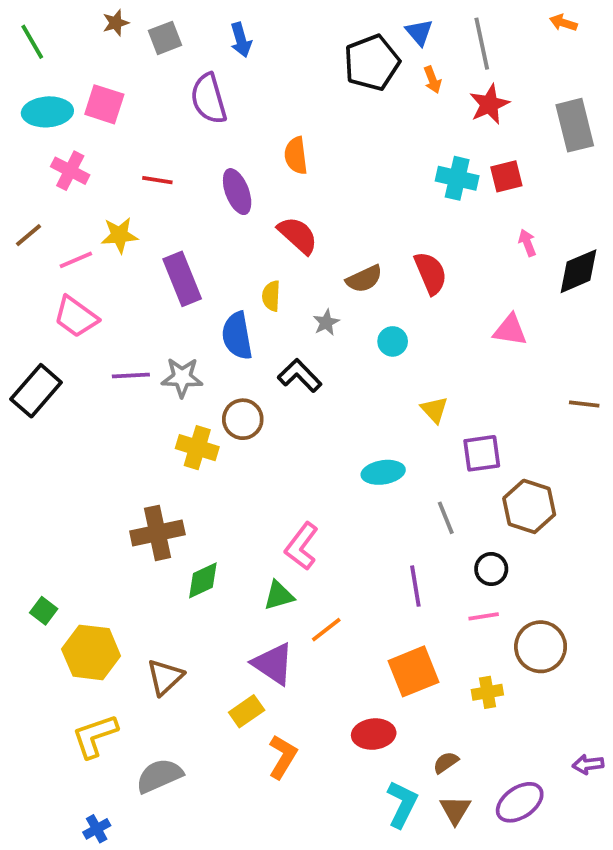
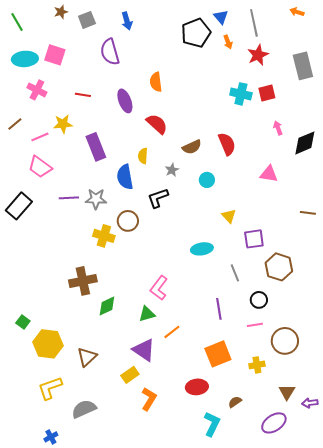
black L-shape: (300, 376) -> (158, 198), turned -65
brown triangle: (455, 810) -> (287, 392), moved

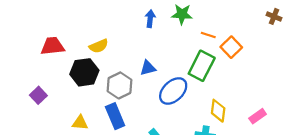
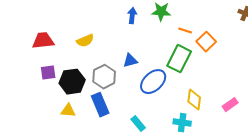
black hexagon: (84, 72) -> (72, 82), moved
purple square: (38, 95) -> (48, 73), moved, turned 35

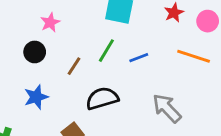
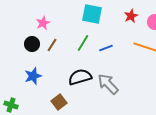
brown line: (74, 66) -> (52, 45), moved
gray arrow: (167, 108) -> (108, 84), moved

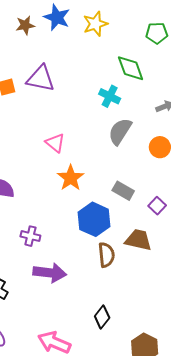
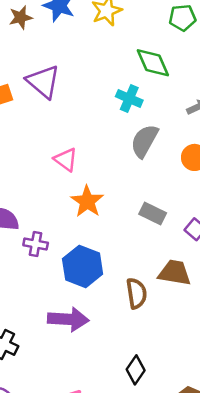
purple triangle: (41, 79) -> (43, 82), turned 32
blue hexagon: (94, 219) -> (83, 266), moved
purple cross: (30, 236) -> (36, 244), moved

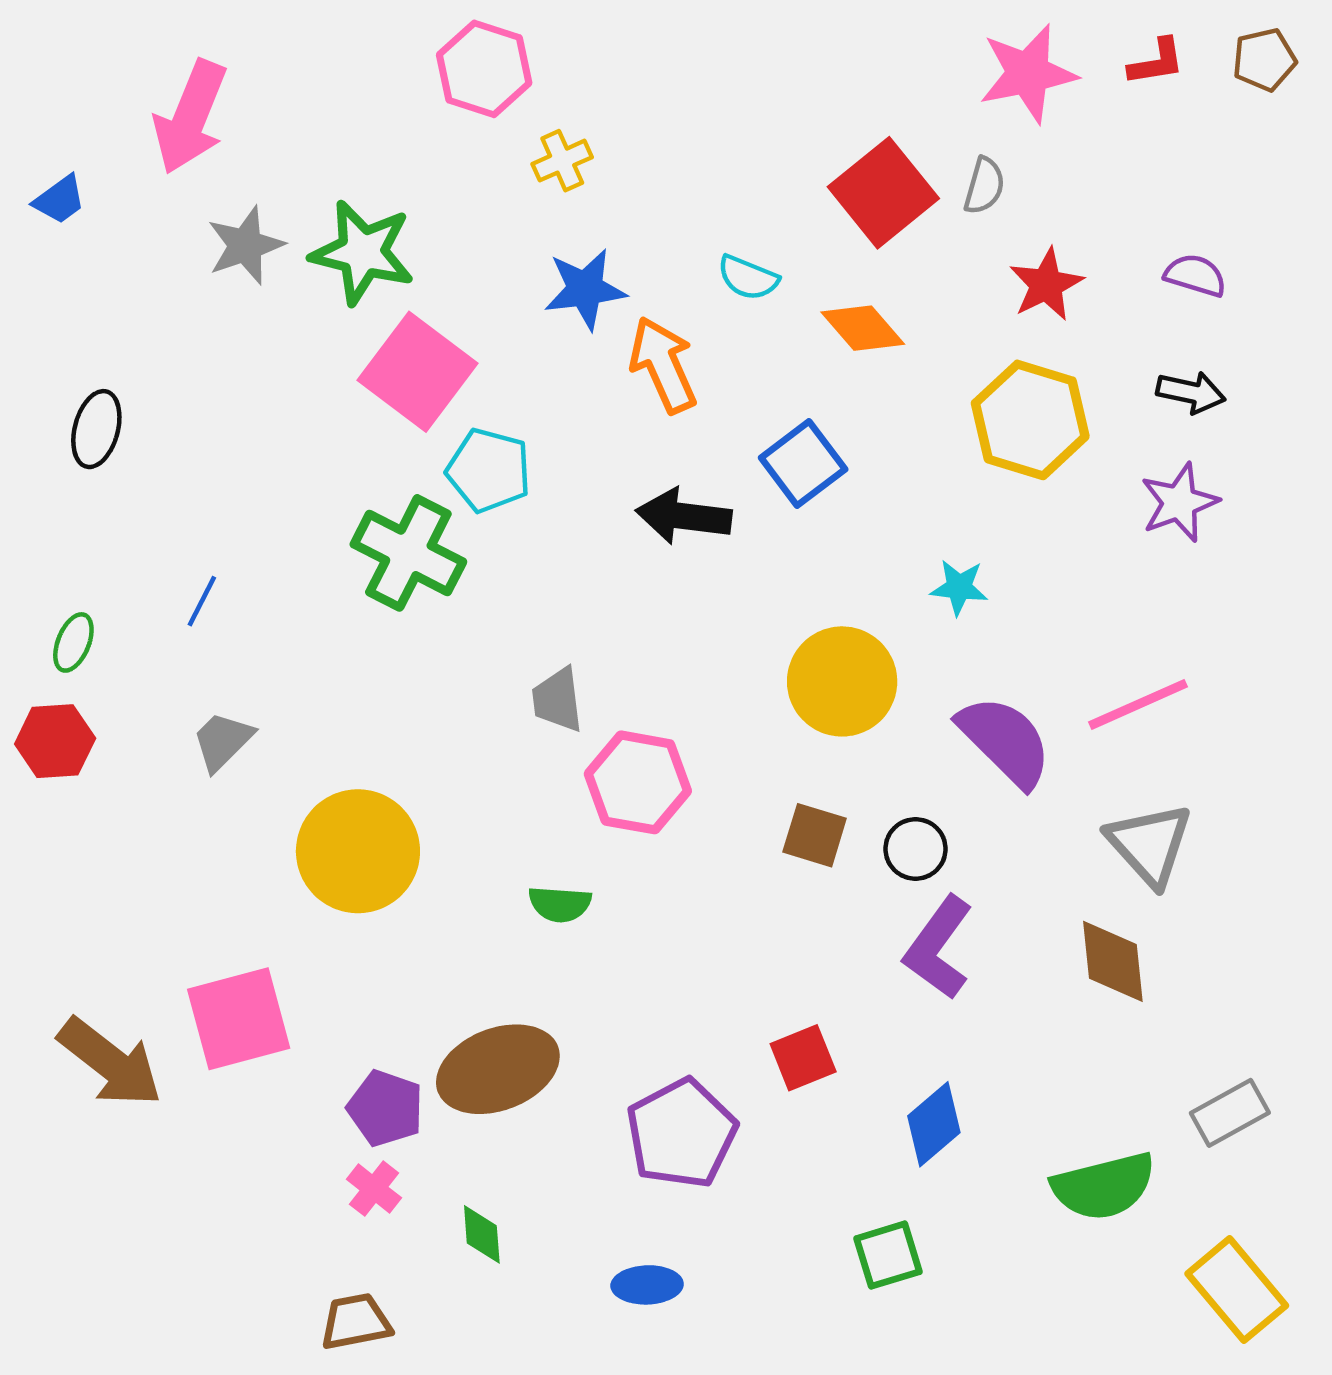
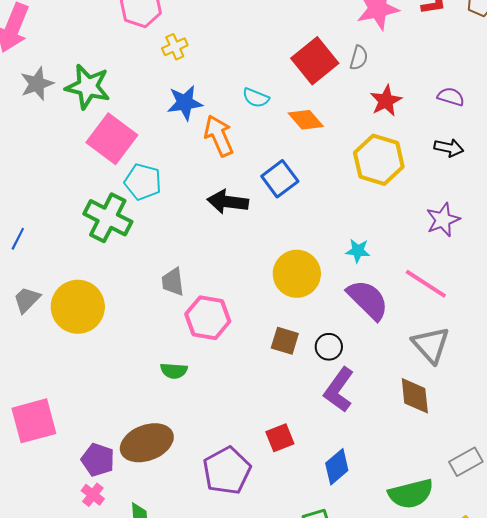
purple star: (1179, 502) -> (443, 220), moved
cyan star: (959, 587) -> (358, 251), moved
pink line: (1138, 704) -> (426, 284), turned 57
yellow circle: (358, 851) -> (78, 307), moved

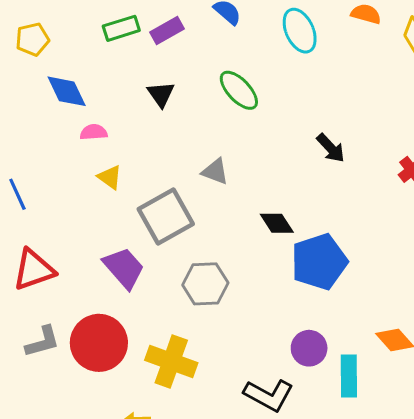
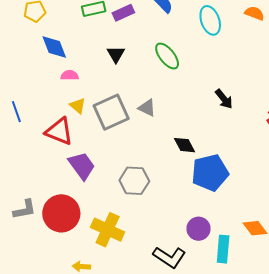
gray square: (166, 216) -> (111, 112), moved
red triangle: (34, 270) -> (59, 131), moved, turned 36

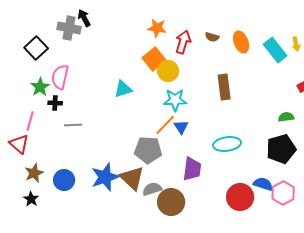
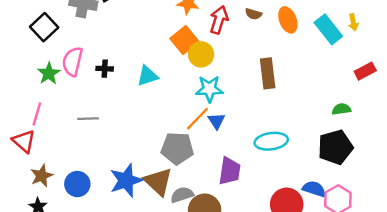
black cross: (55, 103) -> (105, 69), moved

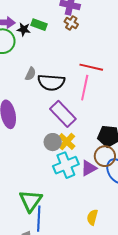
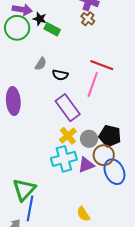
green rectangle: (39, 25) -> (52, 29), moved
black semicircle: (51, 82) -> (60, 75), size x0.6
gray circle: (53, 142) -> (89, 139), moved
yellow semicircle: (92, 217) -> (83, 214), turned -56

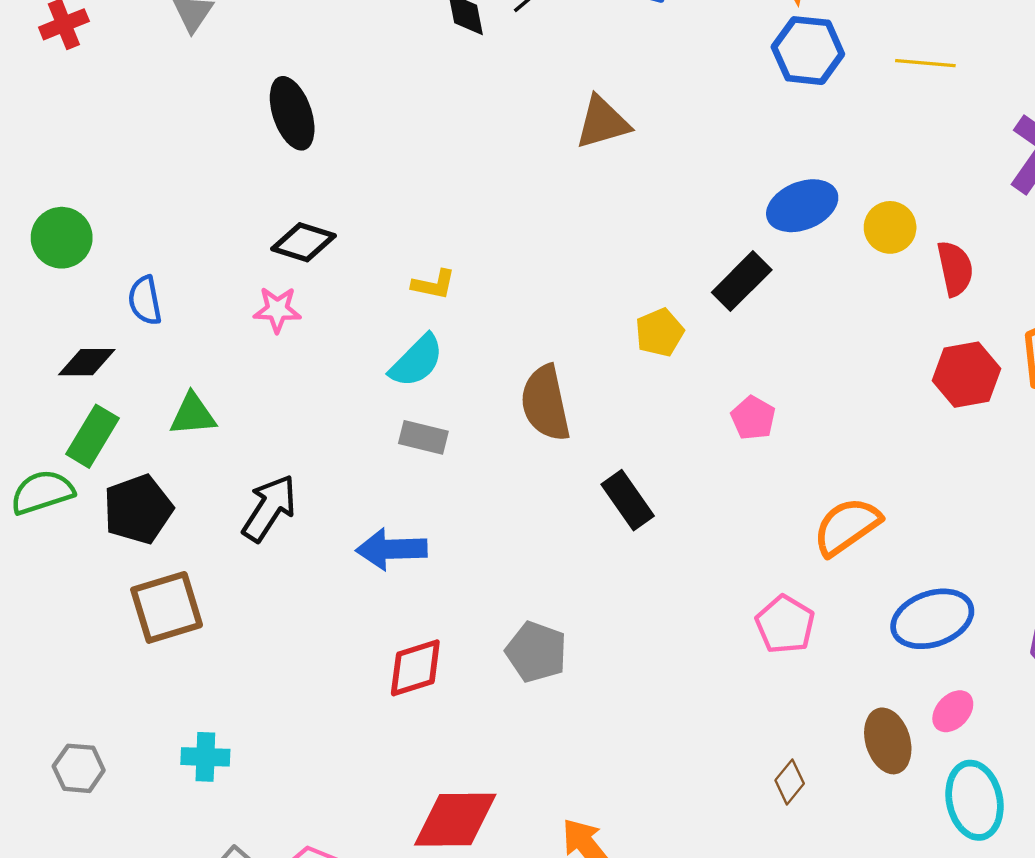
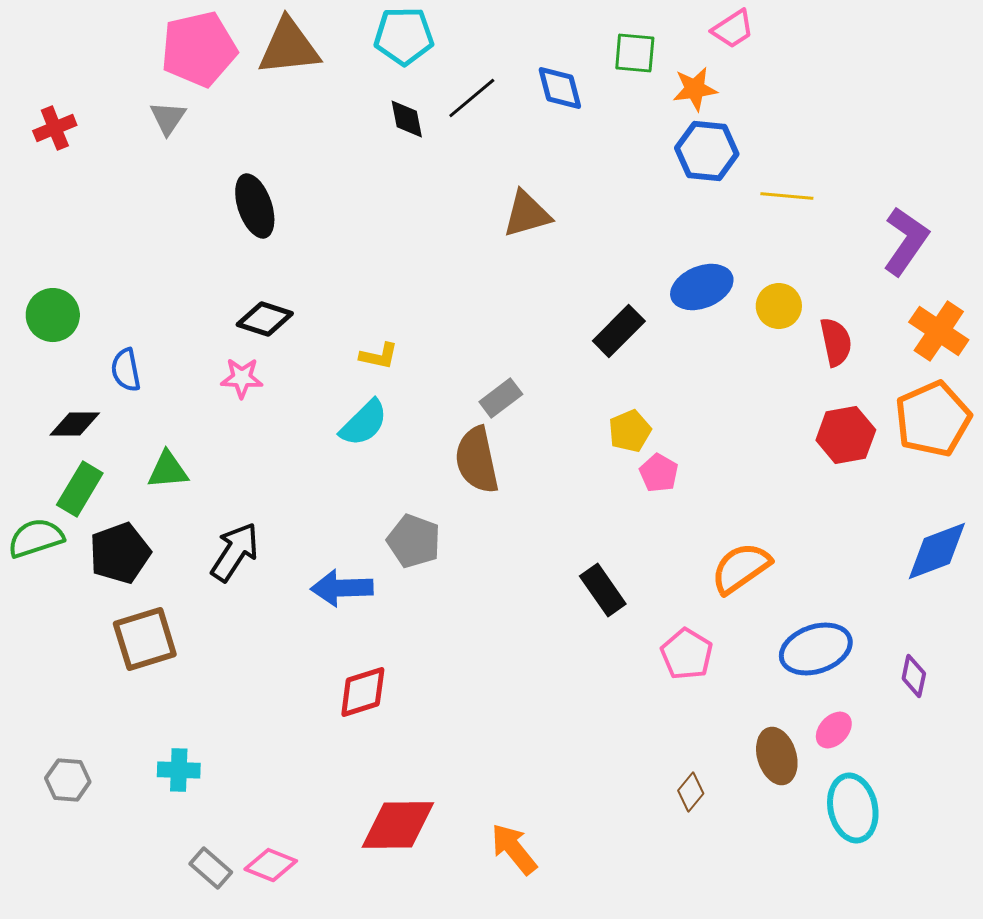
yellow line: (925, 63) -> (787, 196), moved
black rectangle: (742, 281) -> (619, 331), moved
yellow pentagon: (660, 332) -> (630, 431), moved
gray rectangle: (423, 437) -> (501, 398), moved, turned -51
black rectangle: (628, 500) -> (603, 590), moved
gray pentagon: (536, 652) -> (414, 541), moved

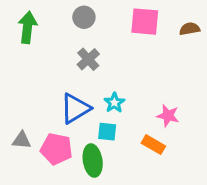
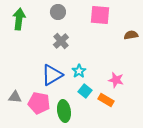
brown semicircle: (190, 29) -> (131, 35), moved
cyan square: (107, 132) -> (85, 91), moved, turned 32

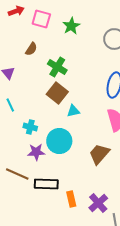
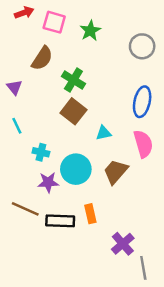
brown semicircle: (31, 49) -> (42, 58), size x1.5
cyan triangle: (73, 111) -> (104, 133), moved
brown trapezoid: (99, 154) -> (116, 172), moved
orange rectangle: (71, 199) -> (90, 214), moved

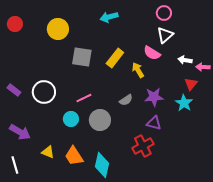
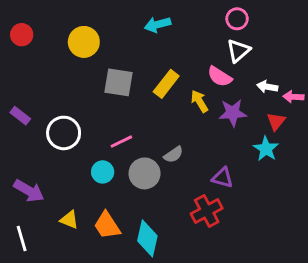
purple rectangle: (14, 90) -> (20, 116), moved
purple star: (154, 97) -> (233, 113), moved
gray semicircle: (126, 100) -> (173, 155), moved

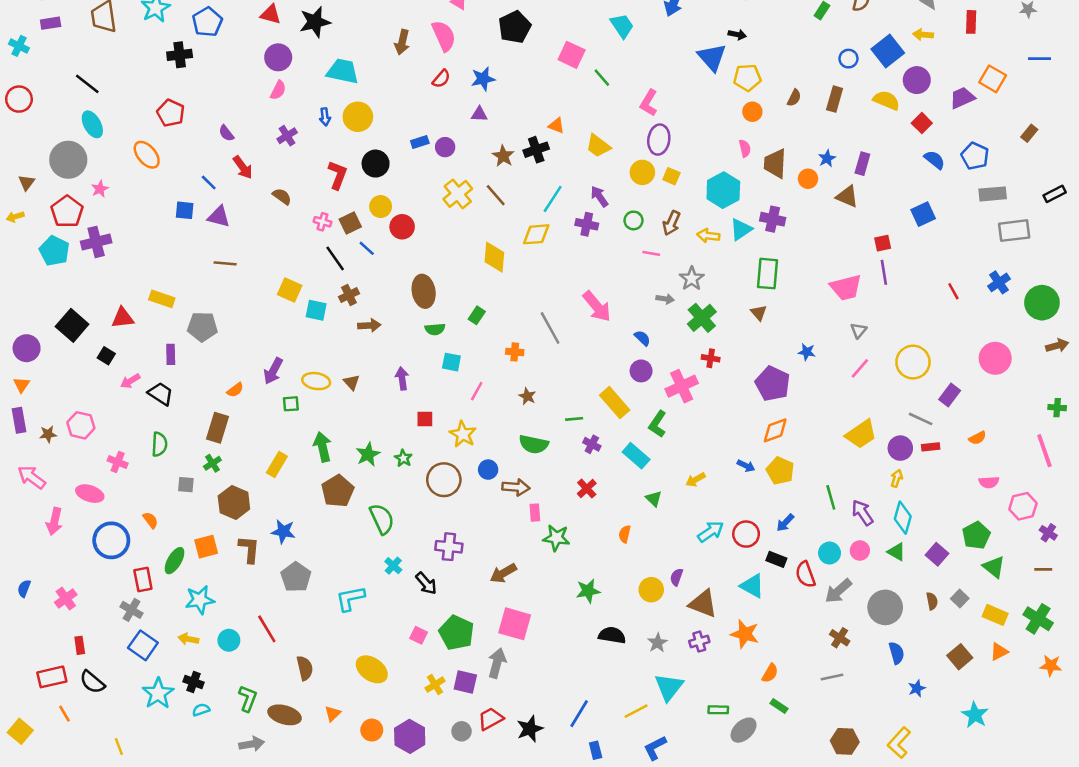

→ WHAT THE EXERCISE ASKS
Word for word, repeat each record above; leave out every picture.

→ FINISHED EXERCISE
black L-shape: (300, 376) -> (158, 198), turned -65
brown triangle: (455, 810) -> (287, 392), moved

black hexagon: (84, 72) -> (72, 82), moved
purple square: (38, 95) -> (48, 73), moved, turned 35

brown line: (74, 66) -> (52, 45), moved
gray arrow: (167, 108) -> (108, 84), moved

purple triangle: (41, 79) -> (43, 82), turned 32
blue hexagon: (94, 219) -> (83, 266), moved
purple cross: (30, 236) -> (36, 244), moved

purple star: (1179, 502) -> (443, 220), moved
cyan star: (959, 587) -> (358, 251), moved
pink line: (1138, 704) -> (426, 284), turned 57
yellow circle: (358, 851) -> (78, 307), moved

gray square: (166, 216) -> (111, 112), moved
red triangle: (34, 270) -> (59, 131), moved, turned 36

black cross: (55, 103) -> (105, 69), moved

green rectangle: (39, 25) -> (52, 29), moved
black semicircle: (51, 82) -> (60, 75), size x0.6
gray circle: (53, 142) -> (89, 139), moved
yellow semicircle: (92, 217) -> (83, 214), turned -56

yellow line: (925, 63) -> (787, 196), moved
black rectangle: (742, 281) -> (619, 331), moved
yellow pentagon: (660, 332) -> (630, 431), moved
gray rectangle: (423, 437) -> (501, 398), moved, turned -51
black rectangle: (628, 500) -> (603, 590), moved
gray pentagon: (536, 652) -> (414, 541), moved

brown semicircle: (190, 29) -> (131, 35), moved
cyan square: (107, 132) -> (85, 91), moved, turned 32

brown semicircle: (31, 49) -> (42, 58), size x1.5
cyan triangle: (73, 111) -> (104, 133), moved
brown trapezoid: (99, 154) -> (116, 172), moved
orange rectangle: (71, 199) -> (90, 214), moved

purple rectangle: (14, 90) -> (20, 116), moved
purple star: (154, 97) -> (233, 113), moved
gray semicircle: (126, 100) -> (173, 155), moved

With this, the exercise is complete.